(Source data)
☆ ☆ ☆ ☆ ☆

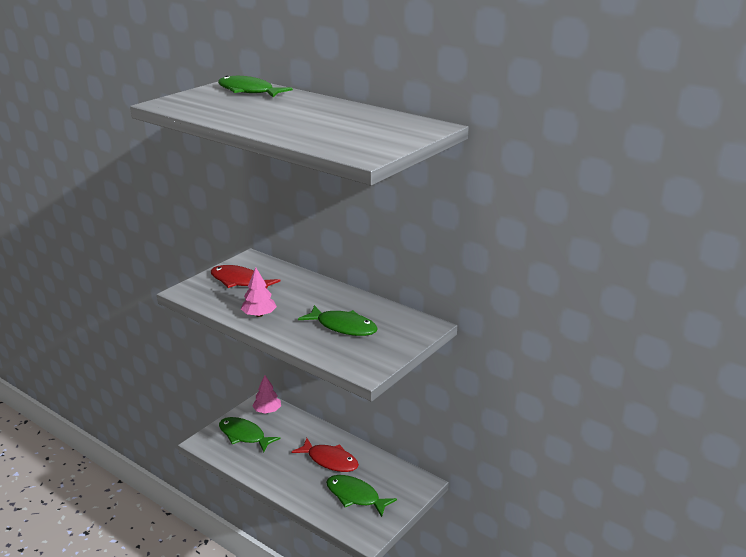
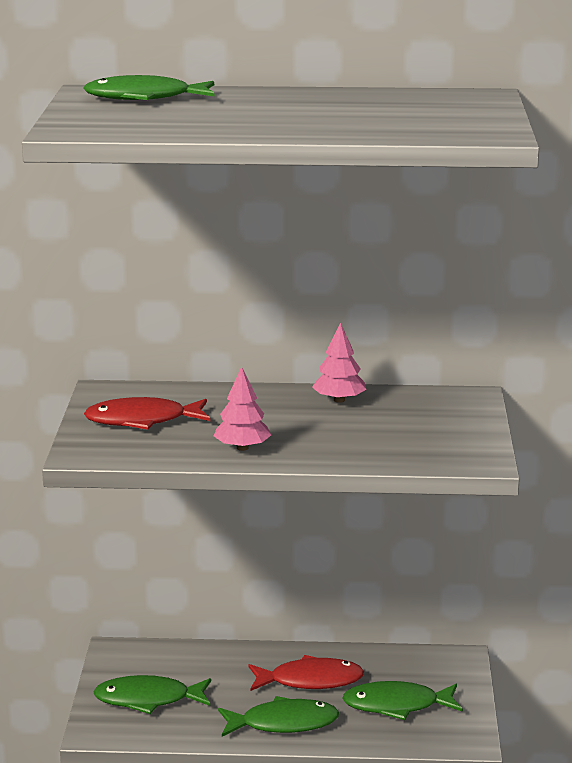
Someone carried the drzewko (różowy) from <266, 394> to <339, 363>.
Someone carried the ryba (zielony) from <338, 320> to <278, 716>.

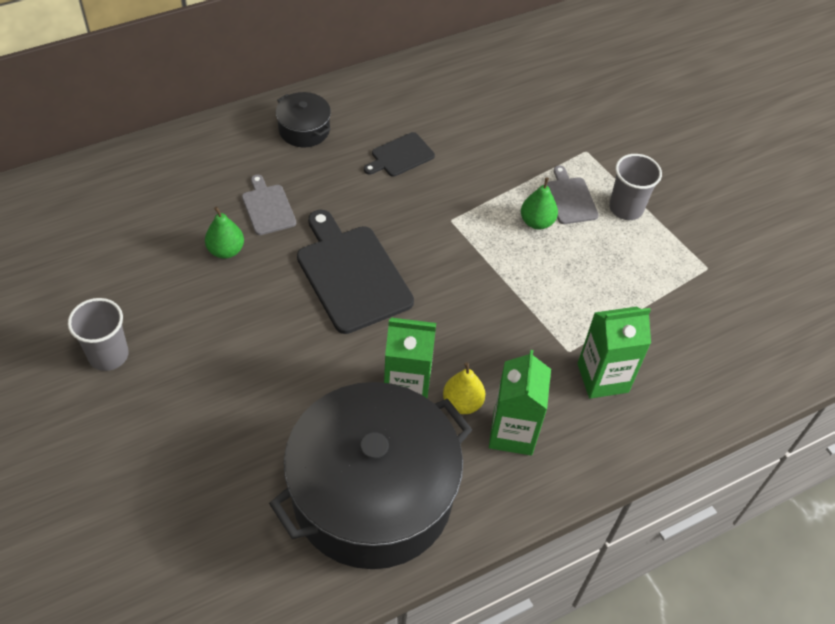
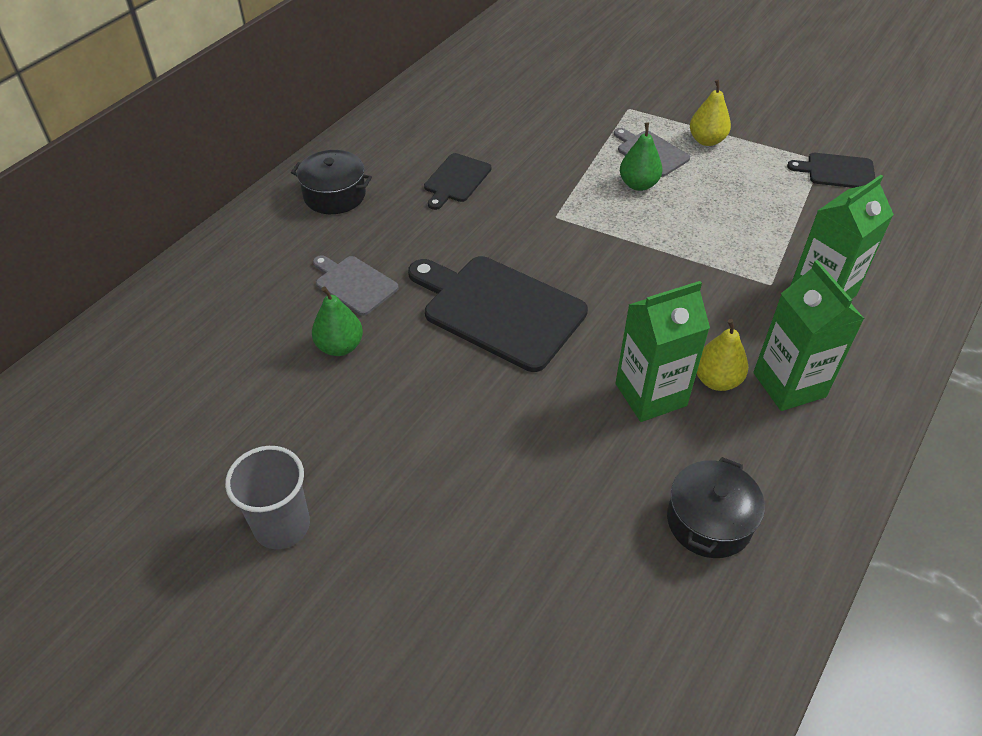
Someone scaled the garnek (czarny) at <370, 475> by 0.41.
Someone swapped the szklanka (szary) at <635, 187> for the gruszka (żółty) at <710, 112>.
Someone put down the deska do krojenia (czarny) at <831, 170>.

☆ ☆ ☆ ☆ ☆

» Exercise details: Within the entries above, how many lines contain the word "czarny"? State the number only.

» Written answer: 2